[Saved entries]

------------------------------------------------

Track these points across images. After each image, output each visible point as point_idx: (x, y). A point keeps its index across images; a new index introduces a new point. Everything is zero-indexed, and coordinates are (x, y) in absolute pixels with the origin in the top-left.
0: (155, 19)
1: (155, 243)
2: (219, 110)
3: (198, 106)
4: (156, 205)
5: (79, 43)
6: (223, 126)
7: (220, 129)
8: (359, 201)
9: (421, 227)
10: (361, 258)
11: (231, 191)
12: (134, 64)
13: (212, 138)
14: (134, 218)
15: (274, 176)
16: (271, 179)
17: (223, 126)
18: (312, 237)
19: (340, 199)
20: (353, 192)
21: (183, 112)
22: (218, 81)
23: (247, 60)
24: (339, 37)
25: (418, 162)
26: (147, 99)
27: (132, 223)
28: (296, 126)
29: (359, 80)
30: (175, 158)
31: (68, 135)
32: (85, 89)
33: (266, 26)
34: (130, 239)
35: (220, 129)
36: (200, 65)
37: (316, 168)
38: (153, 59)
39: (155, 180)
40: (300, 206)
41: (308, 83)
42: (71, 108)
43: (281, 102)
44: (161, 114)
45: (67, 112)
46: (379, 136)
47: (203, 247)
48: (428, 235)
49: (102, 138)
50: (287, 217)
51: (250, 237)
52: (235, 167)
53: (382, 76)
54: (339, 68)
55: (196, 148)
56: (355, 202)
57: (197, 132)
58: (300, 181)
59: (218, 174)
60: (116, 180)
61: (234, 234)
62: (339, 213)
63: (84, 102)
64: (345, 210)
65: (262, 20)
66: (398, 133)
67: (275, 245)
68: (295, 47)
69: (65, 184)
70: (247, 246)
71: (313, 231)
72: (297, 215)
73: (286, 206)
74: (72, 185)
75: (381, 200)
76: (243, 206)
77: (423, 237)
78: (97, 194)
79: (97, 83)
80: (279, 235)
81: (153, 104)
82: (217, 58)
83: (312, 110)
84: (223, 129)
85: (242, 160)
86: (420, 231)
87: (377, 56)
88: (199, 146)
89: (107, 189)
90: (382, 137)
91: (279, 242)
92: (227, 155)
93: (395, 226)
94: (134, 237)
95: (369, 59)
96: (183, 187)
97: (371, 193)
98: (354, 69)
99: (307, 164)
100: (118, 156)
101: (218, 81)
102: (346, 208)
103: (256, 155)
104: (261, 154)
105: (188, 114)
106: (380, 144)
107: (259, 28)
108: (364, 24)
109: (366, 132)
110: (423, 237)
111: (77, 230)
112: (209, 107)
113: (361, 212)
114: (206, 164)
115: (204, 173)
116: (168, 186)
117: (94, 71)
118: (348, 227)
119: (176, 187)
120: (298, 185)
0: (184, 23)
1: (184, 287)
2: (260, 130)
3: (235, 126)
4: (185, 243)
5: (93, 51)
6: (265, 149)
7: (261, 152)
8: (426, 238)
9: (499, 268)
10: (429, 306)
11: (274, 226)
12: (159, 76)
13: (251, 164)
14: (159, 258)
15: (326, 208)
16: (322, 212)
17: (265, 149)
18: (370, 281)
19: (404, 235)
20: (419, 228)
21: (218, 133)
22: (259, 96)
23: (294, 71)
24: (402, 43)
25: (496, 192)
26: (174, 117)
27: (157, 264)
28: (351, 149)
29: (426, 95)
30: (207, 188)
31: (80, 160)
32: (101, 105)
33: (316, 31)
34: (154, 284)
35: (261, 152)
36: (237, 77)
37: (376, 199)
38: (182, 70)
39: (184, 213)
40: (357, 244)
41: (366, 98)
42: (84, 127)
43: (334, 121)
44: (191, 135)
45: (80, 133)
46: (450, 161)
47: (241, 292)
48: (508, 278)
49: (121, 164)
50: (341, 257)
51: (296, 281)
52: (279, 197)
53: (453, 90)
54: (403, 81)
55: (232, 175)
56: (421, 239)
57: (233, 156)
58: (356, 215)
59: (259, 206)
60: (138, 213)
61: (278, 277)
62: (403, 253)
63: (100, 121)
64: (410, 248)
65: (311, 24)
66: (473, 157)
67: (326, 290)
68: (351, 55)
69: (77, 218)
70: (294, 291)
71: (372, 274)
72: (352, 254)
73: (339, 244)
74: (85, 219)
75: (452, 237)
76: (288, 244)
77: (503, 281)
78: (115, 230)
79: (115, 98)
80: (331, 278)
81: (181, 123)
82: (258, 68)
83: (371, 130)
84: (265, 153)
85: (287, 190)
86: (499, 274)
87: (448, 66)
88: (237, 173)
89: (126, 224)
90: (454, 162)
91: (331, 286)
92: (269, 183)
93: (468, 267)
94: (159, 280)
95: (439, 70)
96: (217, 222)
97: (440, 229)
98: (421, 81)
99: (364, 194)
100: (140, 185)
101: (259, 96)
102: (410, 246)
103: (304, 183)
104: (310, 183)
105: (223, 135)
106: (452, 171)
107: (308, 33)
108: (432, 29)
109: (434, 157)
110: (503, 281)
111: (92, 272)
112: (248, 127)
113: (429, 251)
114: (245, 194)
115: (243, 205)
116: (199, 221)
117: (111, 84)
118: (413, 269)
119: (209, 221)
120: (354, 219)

------------------------------------------------

» EXERCISE GOAL: Retype every line of the records verbatim, from start to finish.

» EXERCISE RESPONSE:
Track these points across images. After each image, output each visible point as point_idx: (x, y). A point keeps its index across images; a new index introduces a new point. Everything is zero-indexed, and coordinates are (x, y) in absolute pixels with the origin in the top-left.
0: (155, 19)
1: (155, 243)
2: (219, 110)
3: (198, 106)
4: (156, 205)
5: (79, 43)
6: (223, 126)
7: (220, 129)
8: (359, 201)
9: (421, 227)
10: (361, 258)
11: (231, 191)
12: (134, 64)
13: (212, 138)
14: (134, 218)
15: (274, 176)
16: (271, 179)
17: (223, 126)
18: (312, 237)
19: (340, 199)
20: (353, 192)
21: (183, 112)
22: (218, 81)
23: (247, 60)
24: (339, 37)
25: (418, 162)
26: (147, 99)
27: (132, 223)
28: (296, 126)
29: (359, 80)
30: (175, 158)
31: (68, 135)
32: (85, 89)
33: (266, 26)
34: (130, 239)
35: (220, 129)
36: (200, 65)
37: (316, 168)
38: (153, 59)
39: (155, 180)
40: (300, 206)
41: (308, 83)
42: (71, 108)
43: (281, 102)
44: (161, 114)
45: (67, 112)
46: (379, 136)
47: (203, 247)
48: (428, 235)
49: (102, 138)
50: (287, 217)
51: (250, 237)
52: (235, 167)
53: (382, 76)
54: (339, 68)
55: (196, 148)
56: (355, 202)
57: (197, 132)
58: (300, 181)
59: (218, 174)
60: (116, 180)
61: (234, 234)
62: (339, 213)
63: (84, 102)
64: (345, 210)
65: (262, 20)
66: (398, 133)
67: (275, 245)
68: (295, 47)
69: (65, 184)
70: (247, 246)
71: (313, 231)
72: (297, 215)
73: (286, 206)
74: (72, 185)
75: (381, 200)
76: (243, 206)
77: (423, 237)
78: (97, 194)
79: (97, 83)
80: (279, 235)
81: (153, 104)
82: (217, 58)
83: (312, 110)
84: (223, 129)
85: (242, 160)
86: (420, 231)
87: (377, 56)
88: (199, 146)
89: (107, 189)
90: (382, 137)
91: (279, 242)
92: (227, 155)
93: (395, 226)
94: (134, 237)
95: (369, 59)
96: (183, 187)
97: (371, 193)
98: (354, 69)
99: (307, 164)
100: (118, 156)
101: (218, 81)
102: (346, 208)
103: (256, 155)
104: (261, 154)
105: (188, 114)
106: (380, 144)
107: (259, 28)
108: (364, 24)
109: (366, 132)
110: (423, 237)
111: (77, 230)
112: (209, 107)
113: (361, 212)
114: (206, 164)
115: (204, 173)
116: (168, 186)
117: (94, 71)
118: (348, 227)
119: (176, 187)
120: (298, 185)
0: (184, 23)
1: (184, 287)
2: (260, 130)
3: (235, 126)
4: (185, 243)
5: (93, 51)
6: (265, 149)
7: (261, 152)
8: (426, 238)
9: (499, 268)
10: (429, 306)
11: (274, 226)
12: (159, 76)
13: (251, 164)
14: (159, 258)
15: (326, 208)
16: (322, 212)
17: (265, 149)
18: (370, 281)
19: (404, 235)
20: (419, 228)
21: (218, 133)
22: (259, 96)
23: (294, 71)
24: (402, 43)
25: (496, 192)
26: (174, 117)
27: (157, 264)
28: (351, 149)
29: (426, 95)
30: (207, 188)
31: (80, 160)
32: (101, 105)
33: (316, 31)
34: (154, 284)
35: (261, 152)
36: (237, 77)
37: (376, 199)
38: (182, 70)
39: (184, 213)
40: (357, 244)
41: (366, 98)
42: (84, 127)
43: (334, 121)
44: (191, 135)
45: (80, 133)
46: (450, 161)
47: (241, 292)
48: (508, 278)
49: (121, 164)
50: (341, 257)
51: (296, 281)
52: (279, 197)
53: (453, 90)
54: (403, 81)
55: (232, 175)
56: (421, 239)
57: (233, 156)
58: (356, 215)
59: (259, 206)
60: (138, 213)
61: (278, 277)
62: (403, 253)
63: (100, 121)
64: (410, 248)
65: (311, 24)
66: (473, 157)
67: (326, 290)
68: (351, 55)
69: (77, 218)
70: (294, 291)
71: (372, 274)
72: (352, 254)
73: (339, 244)
74: (85, 219)
75: (452, 237)
76: (288, 244)
77: (503, 281)
78: (115, 230)
79: (115, 98)
80: (331, 278)
81: (181, 123)
82: (258, 68)
83: (371, 130)
84: (265, 153)
85: (287, 190)
86: (499, 274)
87: (448, 66)
88: (237, 173)
89: (126, 224)
90: (454, 162)
91: (331, 286)
92: (269, 183)
93: (468, 267)
94: (159, 280)
95: (439, 70)
96: (217, 222)
97: (440, 229)
98: (421, 81)
99: (364, 194)
100: (140, 185)
101: (259, 96)
102: (410, 246)
103: (304, 183)
104: (310, 183)
105: (223, 135)
106: (452, 171)
107: (308, 33)
108: (432, 29)
109: (434, 157)
110: (503, 281)
111: (92, 272)
112: (248, 127)
113: (429, 251)
114: (245, 194)
115: (243, 205)
116: (199, 221)
117: (111, 84)
118: (413, 269)
119: (209, 221)
120: (354, 219)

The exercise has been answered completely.